Instruction -> Pick out and copy each line of the items below that contains the string "world". Case matters.

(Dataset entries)
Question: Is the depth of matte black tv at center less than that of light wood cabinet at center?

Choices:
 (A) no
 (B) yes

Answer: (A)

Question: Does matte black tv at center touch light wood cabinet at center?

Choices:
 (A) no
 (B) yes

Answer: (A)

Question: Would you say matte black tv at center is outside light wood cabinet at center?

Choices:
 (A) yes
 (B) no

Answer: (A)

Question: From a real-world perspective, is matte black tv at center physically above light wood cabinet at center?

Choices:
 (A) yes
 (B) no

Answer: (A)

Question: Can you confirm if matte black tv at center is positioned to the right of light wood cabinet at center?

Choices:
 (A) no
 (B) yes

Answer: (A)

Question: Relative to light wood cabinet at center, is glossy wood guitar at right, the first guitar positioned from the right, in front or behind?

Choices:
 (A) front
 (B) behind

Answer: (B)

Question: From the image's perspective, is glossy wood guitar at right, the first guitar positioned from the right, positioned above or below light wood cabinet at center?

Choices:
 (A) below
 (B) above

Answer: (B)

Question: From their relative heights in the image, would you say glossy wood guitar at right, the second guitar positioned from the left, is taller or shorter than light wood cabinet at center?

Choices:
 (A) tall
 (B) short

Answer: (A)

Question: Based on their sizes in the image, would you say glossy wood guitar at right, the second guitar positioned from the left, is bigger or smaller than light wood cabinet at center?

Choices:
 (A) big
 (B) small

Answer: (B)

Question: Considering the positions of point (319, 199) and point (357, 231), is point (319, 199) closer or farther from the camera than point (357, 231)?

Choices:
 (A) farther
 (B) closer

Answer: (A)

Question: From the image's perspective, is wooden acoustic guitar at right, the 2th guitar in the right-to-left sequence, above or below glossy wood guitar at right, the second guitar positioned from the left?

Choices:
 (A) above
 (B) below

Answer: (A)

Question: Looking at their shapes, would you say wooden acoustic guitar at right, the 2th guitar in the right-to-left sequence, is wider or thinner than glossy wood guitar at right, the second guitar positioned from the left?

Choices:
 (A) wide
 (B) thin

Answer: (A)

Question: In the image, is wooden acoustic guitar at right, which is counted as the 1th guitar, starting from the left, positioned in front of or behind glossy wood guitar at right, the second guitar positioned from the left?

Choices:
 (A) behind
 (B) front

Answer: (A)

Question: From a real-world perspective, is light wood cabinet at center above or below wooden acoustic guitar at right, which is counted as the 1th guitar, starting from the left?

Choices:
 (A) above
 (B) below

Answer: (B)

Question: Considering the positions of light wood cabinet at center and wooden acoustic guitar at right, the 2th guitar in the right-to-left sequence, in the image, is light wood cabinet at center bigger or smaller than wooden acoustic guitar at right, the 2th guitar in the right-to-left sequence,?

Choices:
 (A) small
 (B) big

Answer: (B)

Expected output ->
Question: From a real-world perspective, is matte black tv at center physically above light wood cabinet at center?
Question: From a real-world perspective, is light wood cabinet at center above or below wooden acoustic guitar at right, which is counted as the 1th guitar, starting from the left?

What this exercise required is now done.